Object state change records
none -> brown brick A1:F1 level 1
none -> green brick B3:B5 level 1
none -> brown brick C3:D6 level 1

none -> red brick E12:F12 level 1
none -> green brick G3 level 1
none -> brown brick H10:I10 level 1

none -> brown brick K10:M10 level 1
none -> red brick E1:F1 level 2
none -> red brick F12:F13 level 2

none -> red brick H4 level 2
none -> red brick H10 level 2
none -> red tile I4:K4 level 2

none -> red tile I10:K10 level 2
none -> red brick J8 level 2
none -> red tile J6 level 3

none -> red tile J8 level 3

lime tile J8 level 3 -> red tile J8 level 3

REQUIRED ACTION
The expected response is every record, reproduced word for word.

REPLY
none -> brown brick A1:F1 level 1
none -> green brick B3:B5 level 1
none -> brown brick C3:D6 level 1

none -> red brick E12:F12 level 1
none -> green brick G3 level 1
none -> brown brick H10:I10 level 1

none -> brown brick K10:M10 level 1
none -> red brick E1:F1 level 2
none -> red brick F12:F13 level 2

none -> red brick H4 level 2
none -> red brick H10 level 2
none -> red tile I4:K4 level 2

none -> red tile I10:K10 level 2
none -> red brick J8 level 2
none -> red tile J6 level 3

none -> red tile J8 level 3

lime tile J8 level 3 -> red tile J8 level 3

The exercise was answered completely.